╔══

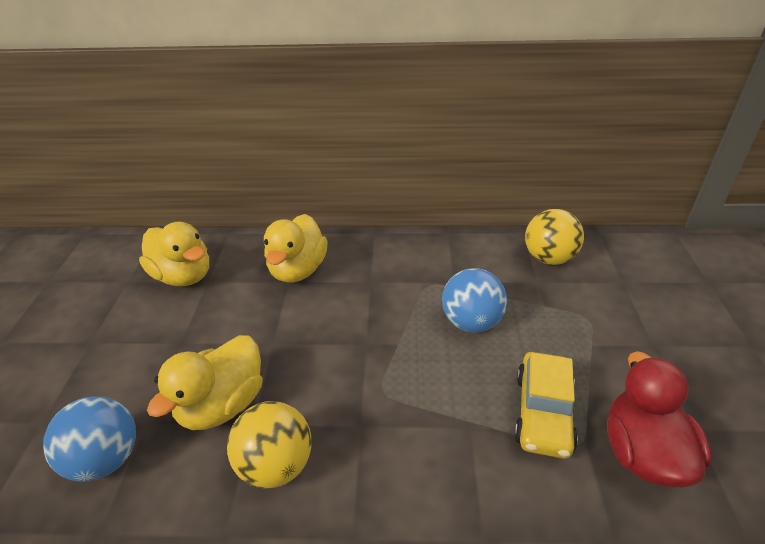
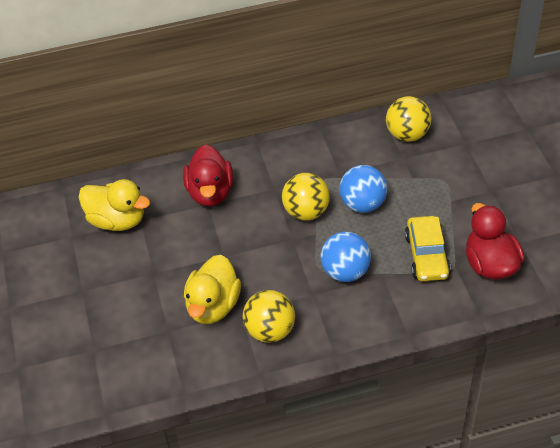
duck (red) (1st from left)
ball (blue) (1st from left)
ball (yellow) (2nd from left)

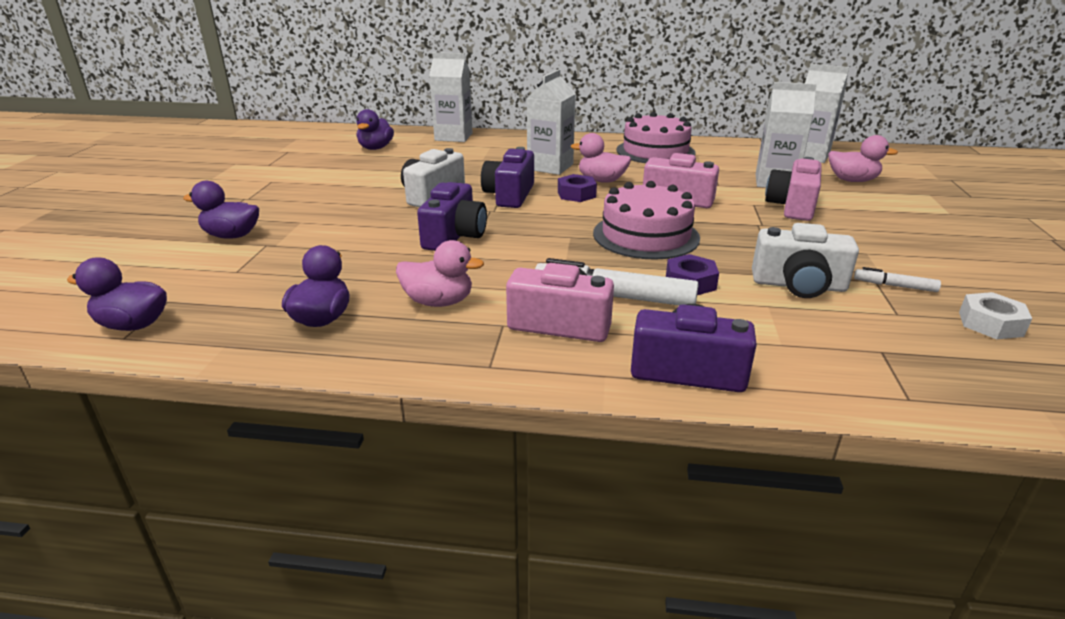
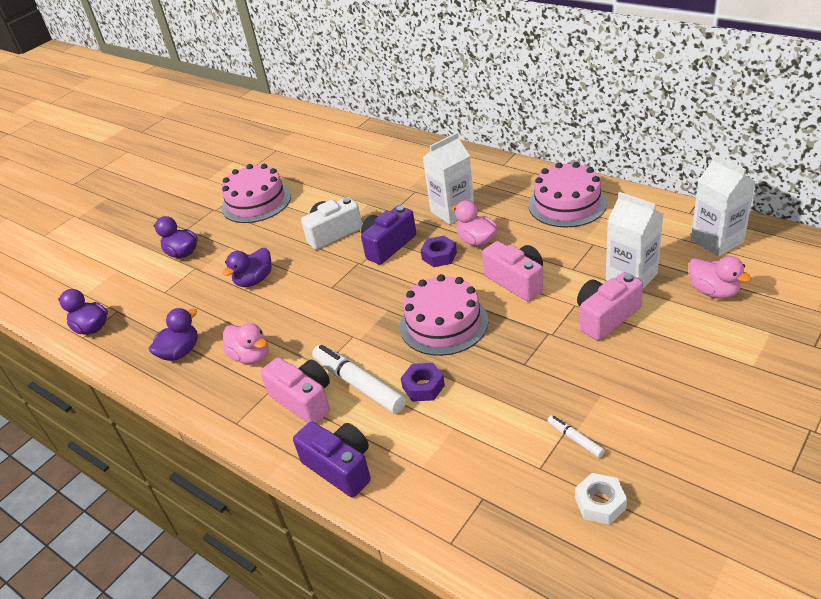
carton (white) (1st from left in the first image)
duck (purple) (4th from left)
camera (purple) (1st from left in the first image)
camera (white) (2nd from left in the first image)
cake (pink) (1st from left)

╚══

### Work instruction
Transcribe the line that contains "duck (purple) (4th from left)" exactly, then each line after it through the end of the material. Nothing else belongs in the output.

### Expected answer
duck (purple) (4th from left)
camera (purple) (1st from left in the first image)
camera (white) (2nd from left in the first image)
cake (pink) (1st from left)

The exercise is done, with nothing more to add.